Stored data:
■ ■ ■ ■

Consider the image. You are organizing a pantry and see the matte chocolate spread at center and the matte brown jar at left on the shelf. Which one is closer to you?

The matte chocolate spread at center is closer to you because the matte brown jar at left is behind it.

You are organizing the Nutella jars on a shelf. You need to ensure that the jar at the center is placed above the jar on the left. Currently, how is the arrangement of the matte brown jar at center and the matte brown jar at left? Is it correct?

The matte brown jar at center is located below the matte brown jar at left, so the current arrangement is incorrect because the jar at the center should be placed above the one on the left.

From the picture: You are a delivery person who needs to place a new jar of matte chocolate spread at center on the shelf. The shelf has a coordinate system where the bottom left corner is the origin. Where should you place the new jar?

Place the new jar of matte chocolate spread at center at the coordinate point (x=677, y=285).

■ ■ ■ ■

#### Instructions for the task
Filter the lines of the stored data and copy out each one that contains the word "coordinate".

#### The response
From the picture: You are a delivery person who needs to place a new jar of matte chocolate spread at center on the shelf. The shelf has a coordinate system where the bottom left corner is the origin. Where should you place the new jar?
Place the new jar of matte chocolate spread at center at the coordinate point (x=677, y=285).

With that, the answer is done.